** Opening Records to use block **

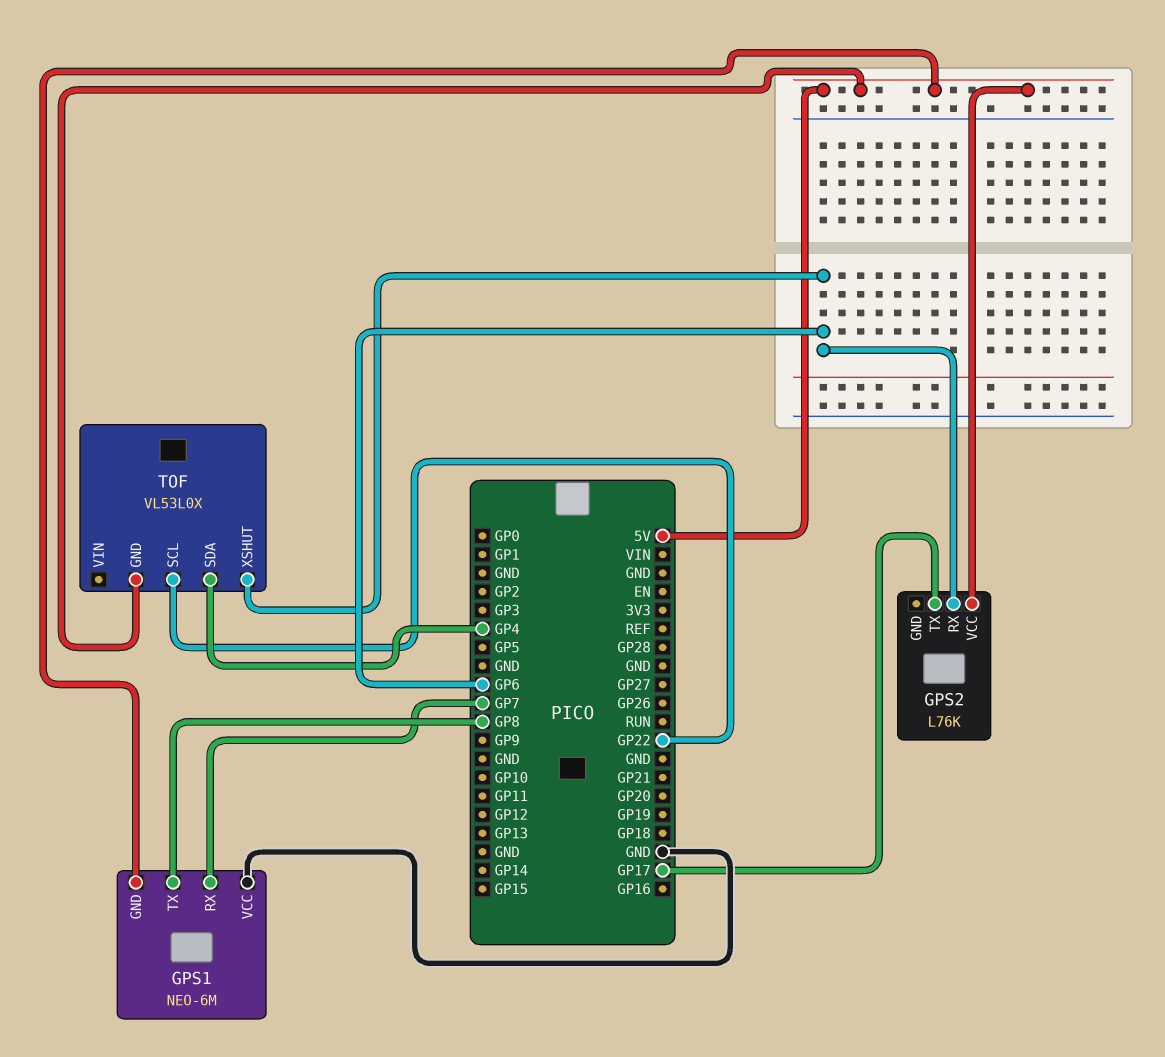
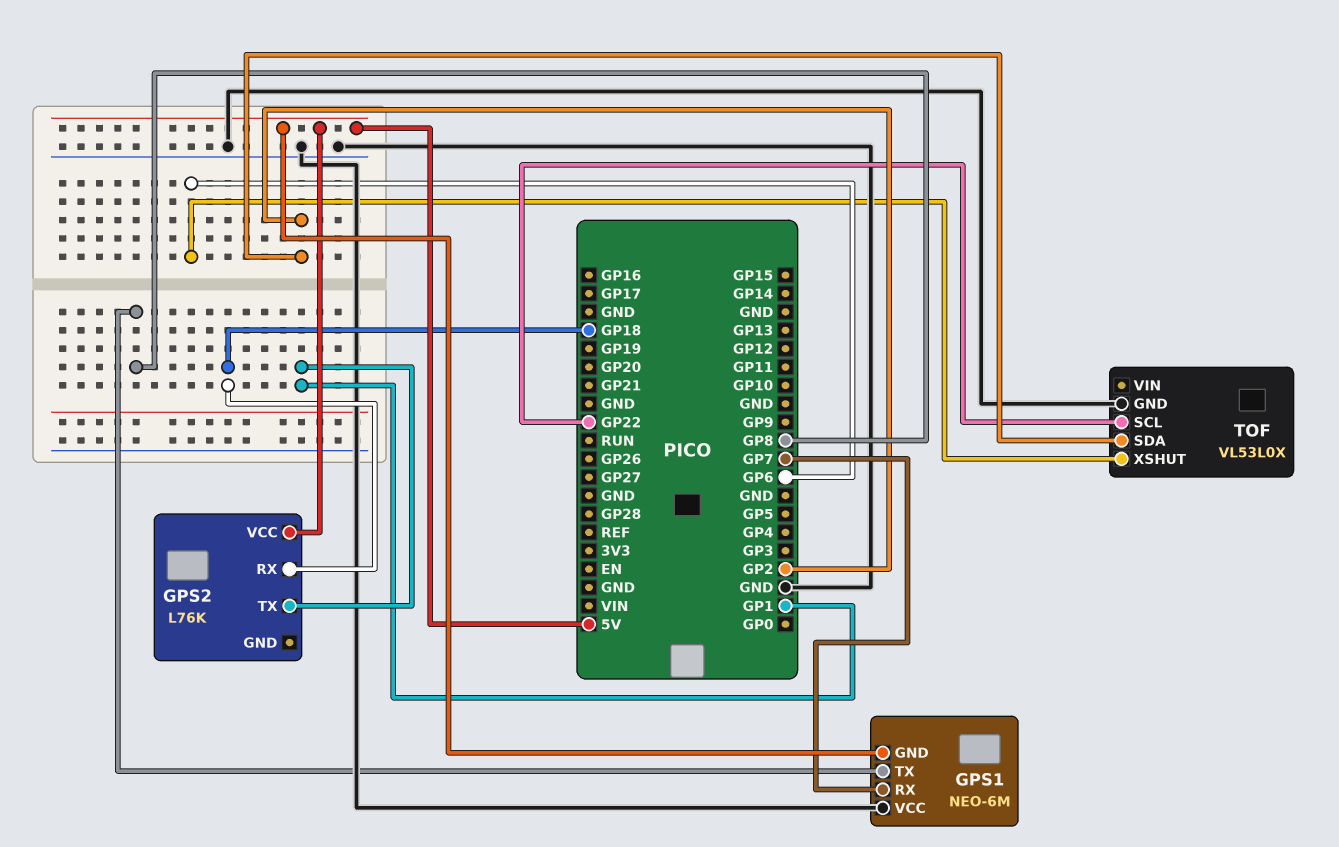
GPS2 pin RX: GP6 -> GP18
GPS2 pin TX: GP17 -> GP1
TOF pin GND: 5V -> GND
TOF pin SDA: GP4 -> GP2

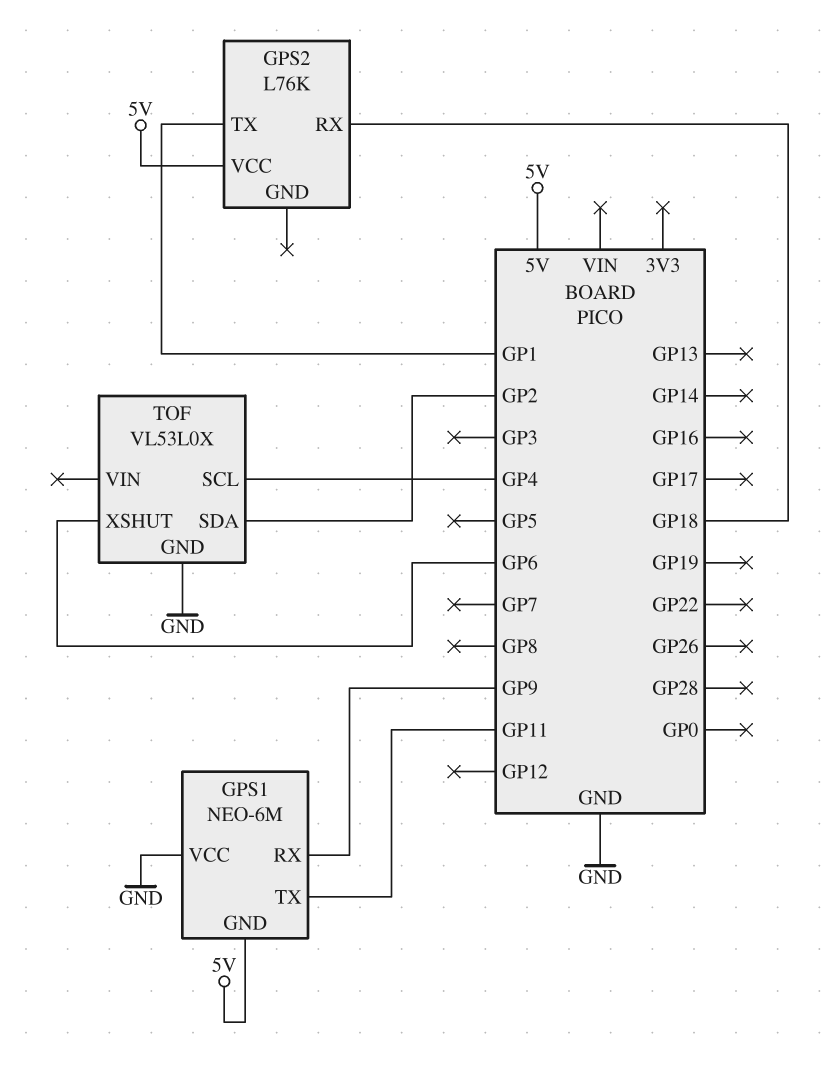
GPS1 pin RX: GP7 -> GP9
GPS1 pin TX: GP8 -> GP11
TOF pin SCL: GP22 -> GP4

** Closing Records to use block **

- _What to work on_
Give the data again exactly as written, with all pictures left out.

- _Response area_
GPS2 pin RX: GP6 -> GP18
GPS2 pin TX: GP17 -> GP1
TOF pin GND: 5V -> GND
TOF pin SDA: GP4 -> GP2

GPS1 pin RX: GP7 -> GP9
GPS1 pin TX: GP8 -> GP11
TOF pin SCL: GP22 -> GP4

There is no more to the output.